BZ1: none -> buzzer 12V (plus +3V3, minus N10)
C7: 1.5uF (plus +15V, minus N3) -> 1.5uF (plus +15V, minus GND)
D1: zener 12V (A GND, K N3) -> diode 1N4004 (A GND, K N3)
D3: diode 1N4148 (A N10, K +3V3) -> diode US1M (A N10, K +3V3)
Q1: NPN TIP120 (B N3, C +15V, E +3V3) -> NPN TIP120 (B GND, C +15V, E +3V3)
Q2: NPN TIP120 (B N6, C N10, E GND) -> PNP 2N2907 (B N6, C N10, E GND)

--

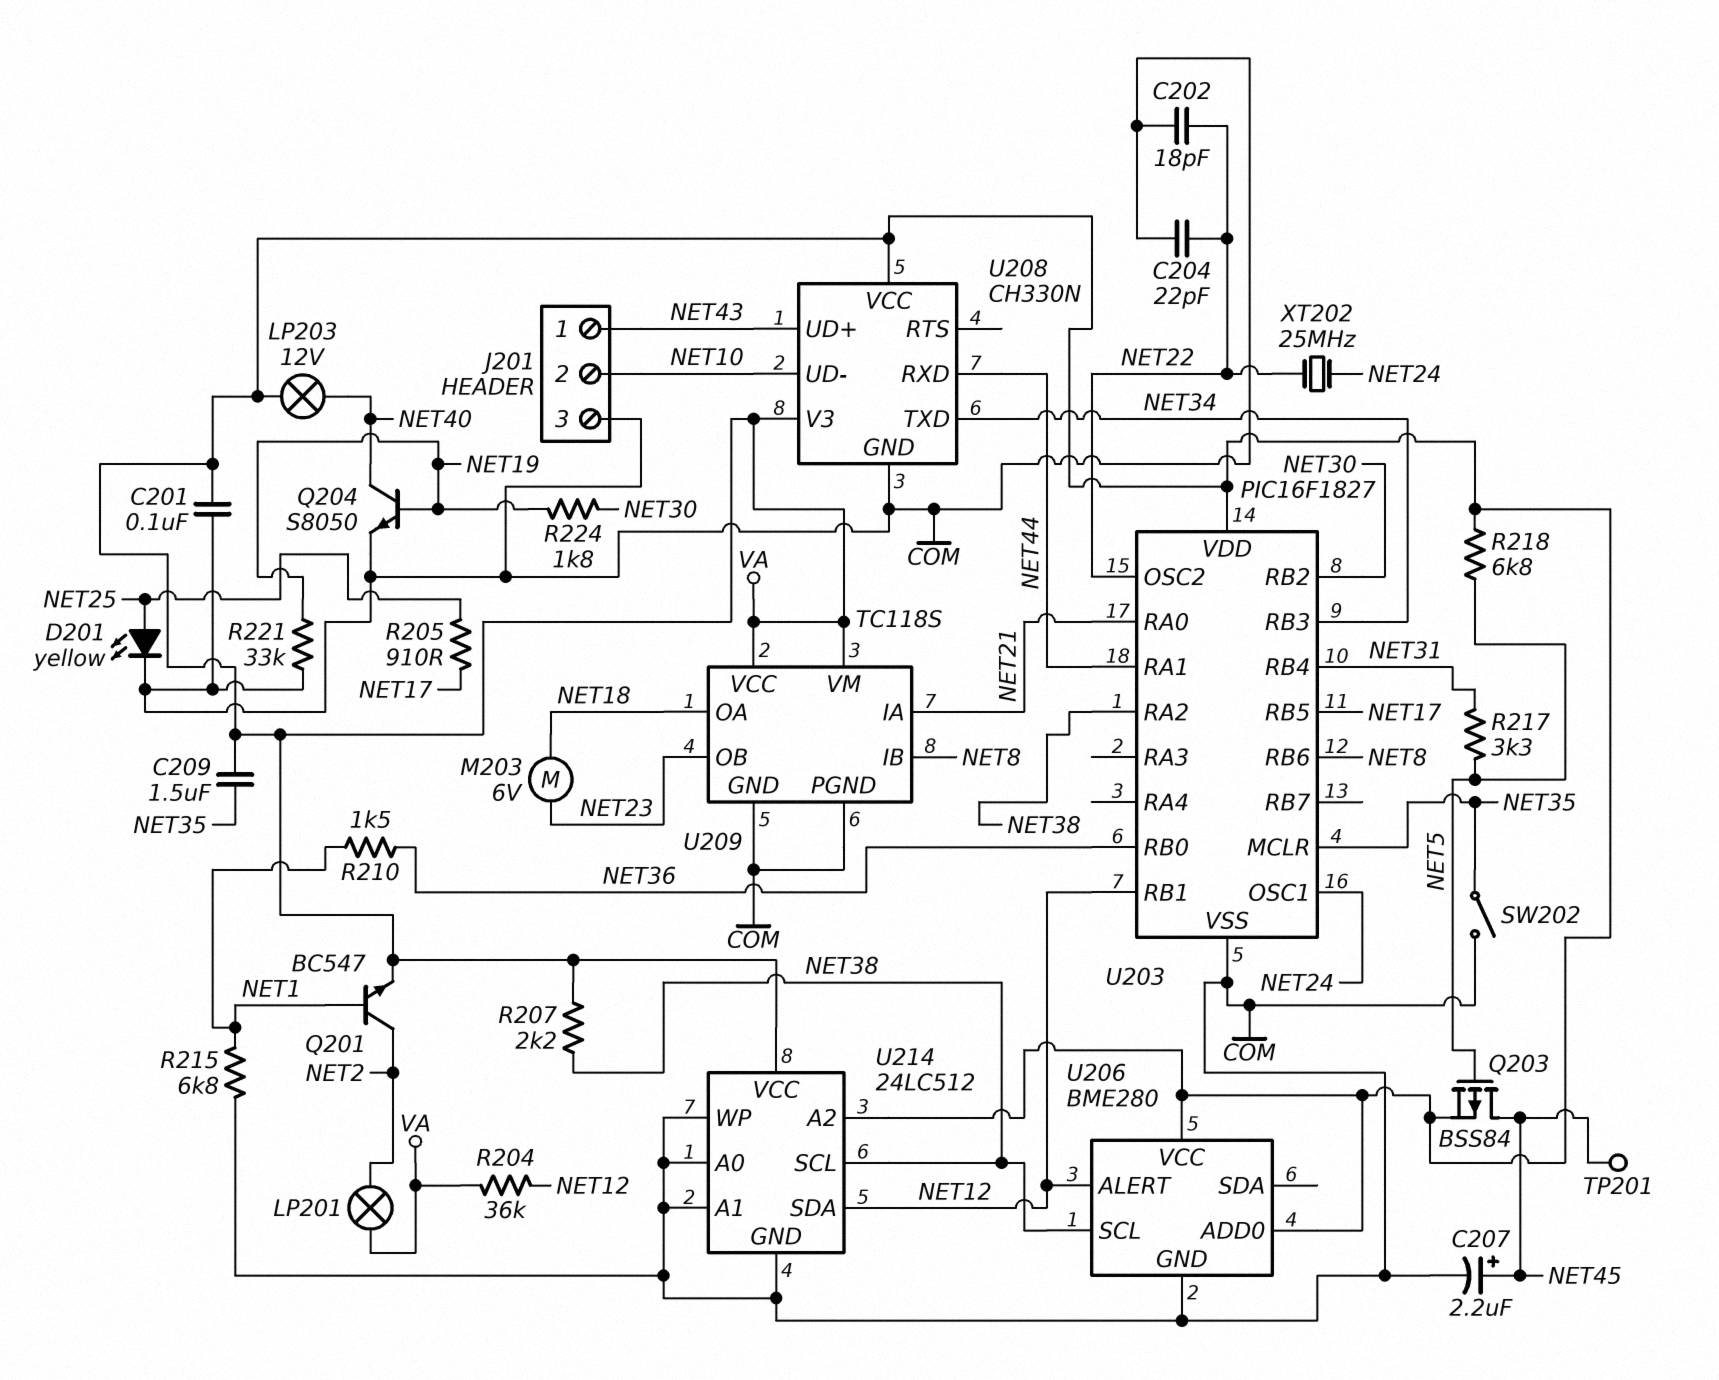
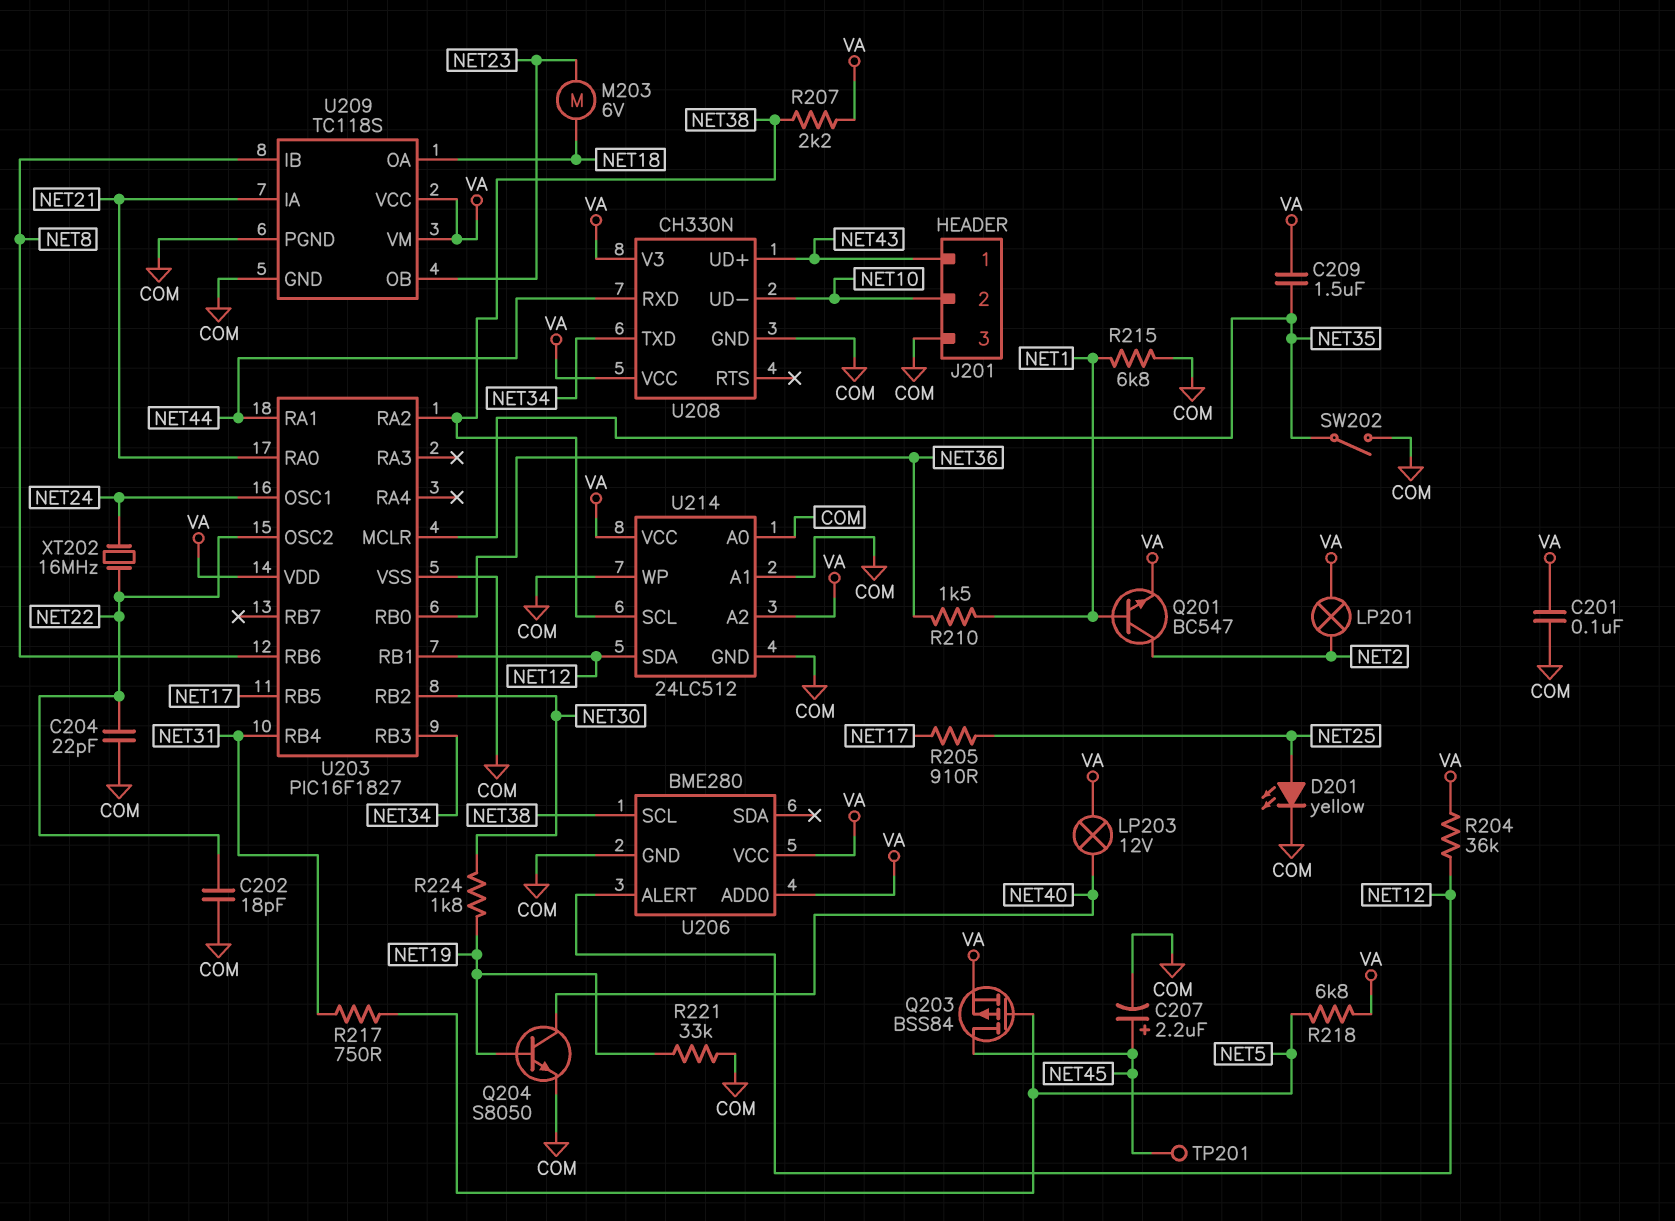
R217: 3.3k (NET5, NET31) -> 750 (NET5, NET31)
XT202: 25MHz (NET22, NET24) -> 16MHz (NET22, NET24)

==

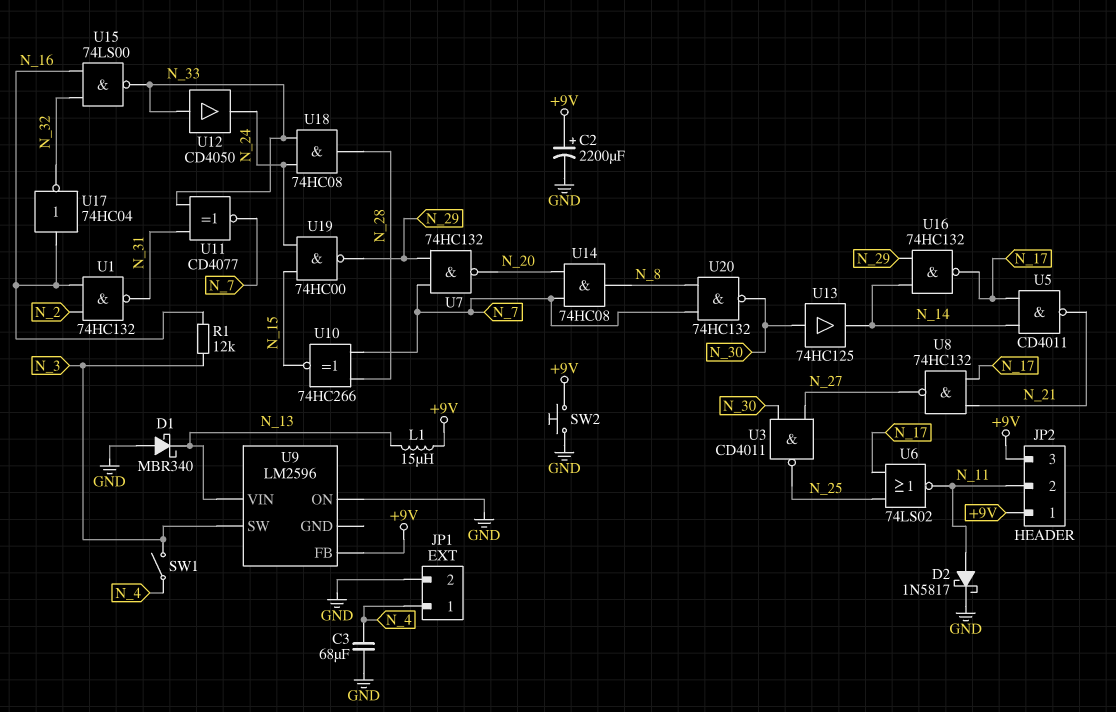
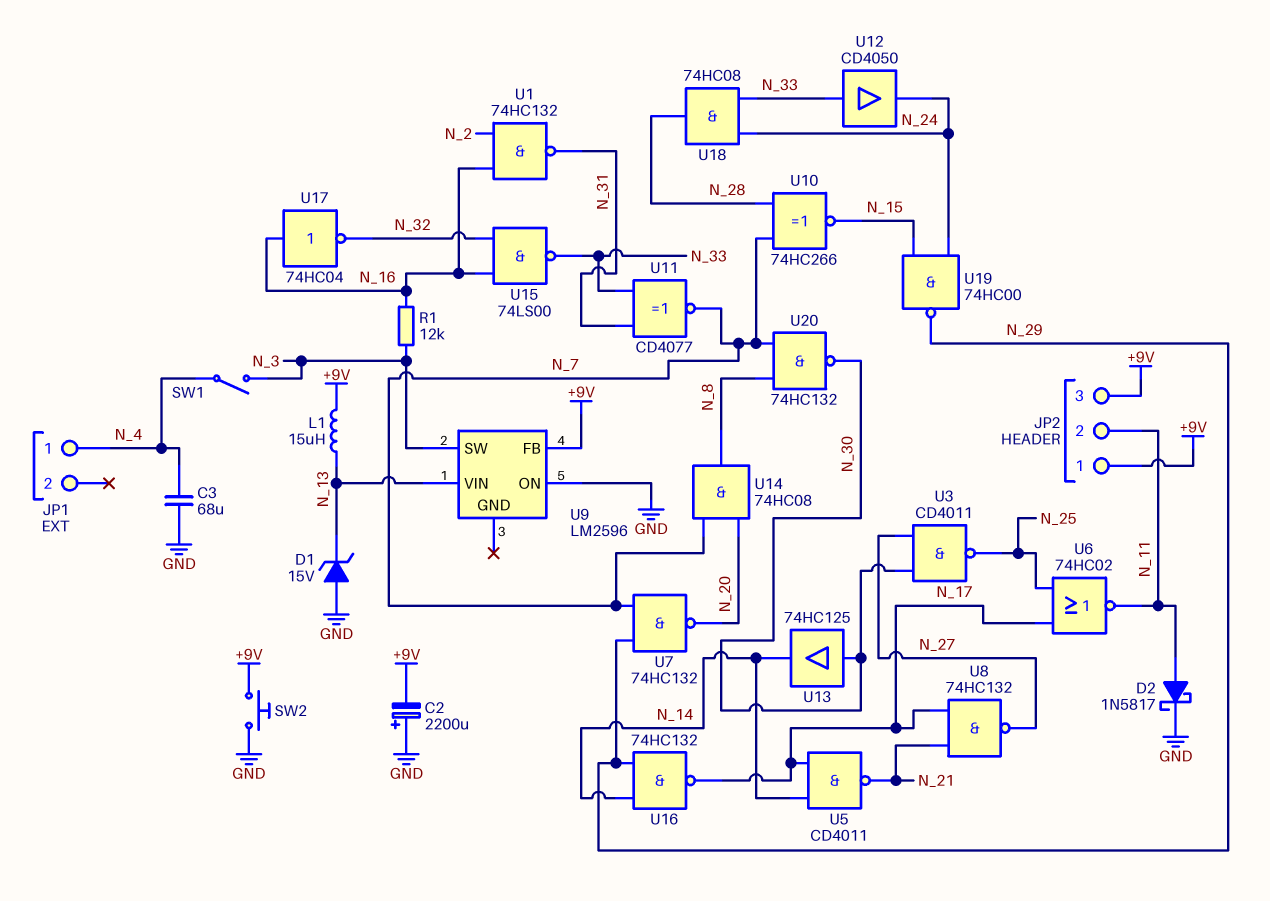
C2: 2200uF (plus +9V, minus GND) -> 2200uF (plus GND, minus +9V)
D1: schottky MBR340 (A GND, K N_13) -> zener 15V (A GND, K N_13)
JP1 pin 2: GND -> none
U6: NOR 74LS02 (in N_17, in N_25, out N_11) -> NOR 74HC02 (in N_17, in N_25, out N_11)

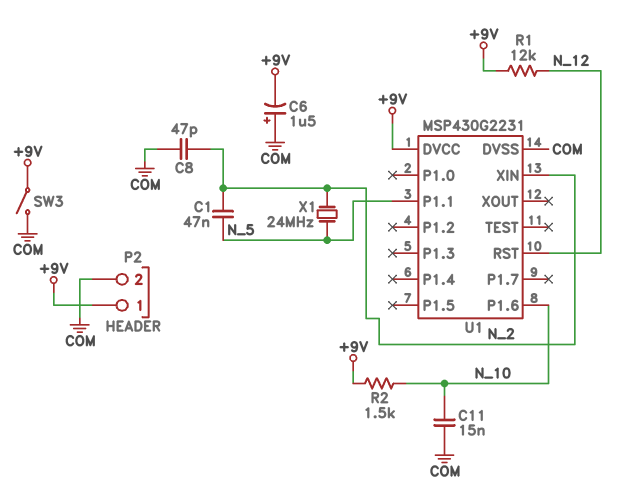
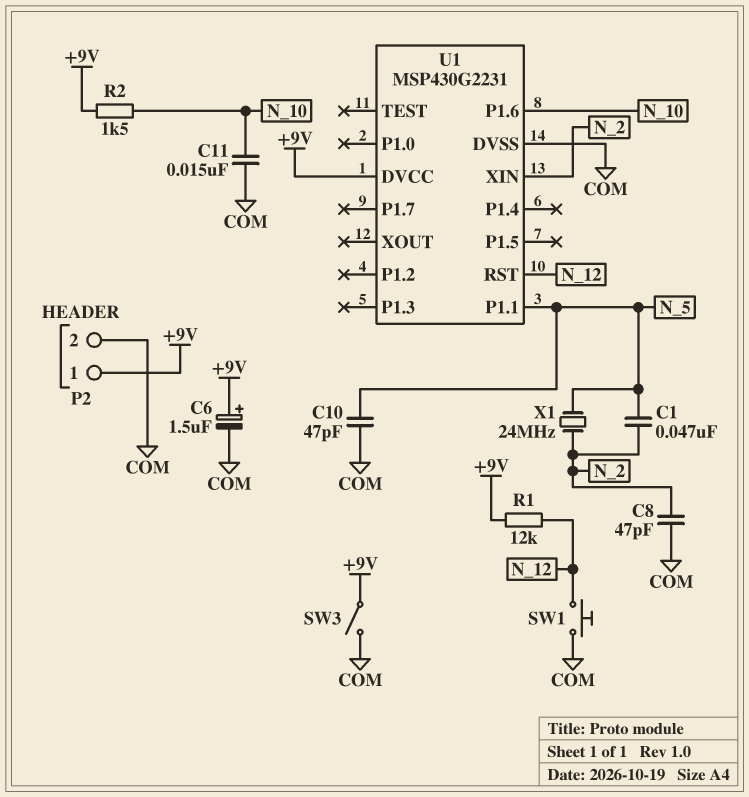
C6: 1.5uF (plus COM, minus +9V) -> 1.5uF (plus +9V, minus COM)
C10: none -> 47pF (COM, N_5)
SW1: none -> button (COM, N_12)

*What to work on*
Search the listing above for the string "none". Copy every line that contains it.

*Solution to this task*
BZ1: none -> buzzer 12V (plus +3V3, minus N10)
JP1 pin 2: GND -> none
C10: none -> 47pF (COM, N_5)
SW1: none -> button (COM, N_12)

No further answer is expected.